*REQUIRED WORK*
Copy each of the rows below verbatim, without changing any character.

-------

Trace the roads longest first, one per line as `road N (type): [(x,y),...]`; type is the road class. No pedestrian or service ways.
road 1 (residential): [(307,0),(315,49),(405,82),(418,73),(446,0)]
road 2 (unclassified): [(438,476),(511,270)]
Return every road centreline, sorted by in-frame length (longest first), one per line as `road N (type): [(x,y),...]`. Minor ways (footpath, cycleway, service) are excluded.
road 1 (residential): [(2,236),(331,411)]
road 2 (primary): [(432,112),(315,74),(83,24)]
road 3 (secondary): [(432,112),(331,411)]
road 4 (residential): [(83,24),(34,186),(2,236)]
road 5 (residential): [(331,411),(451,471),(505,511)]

-------

*WRITTEN SOLUTION*
Trace the roads longest first, one per line as `road N (type): [(x,y),...]`; type is the road class. No pedestrian or service ways.
road 1 (residential): [(307,0),(315,49),(405,82),(418,73),(446,0)]
road 2 (unclassified): [(438,476),(511,270)]
Return every road centreline, sorted by in-frame length (longest first), one per line as `road N (type): [(x,y),...]`. Minor ways (footpath, cycleway, service) are excluded.
road 1 (residential): [(2,236),(331,411)]
road 2 (primary): [(432,112),(315,74),(83,24)]
road 3 (secondary): [(432,112),(331,411)]
road 4 (residential): [(83,24),(34,186),(2,236)]
road 5 (residential): [(331,411),(451,471),(505,511)]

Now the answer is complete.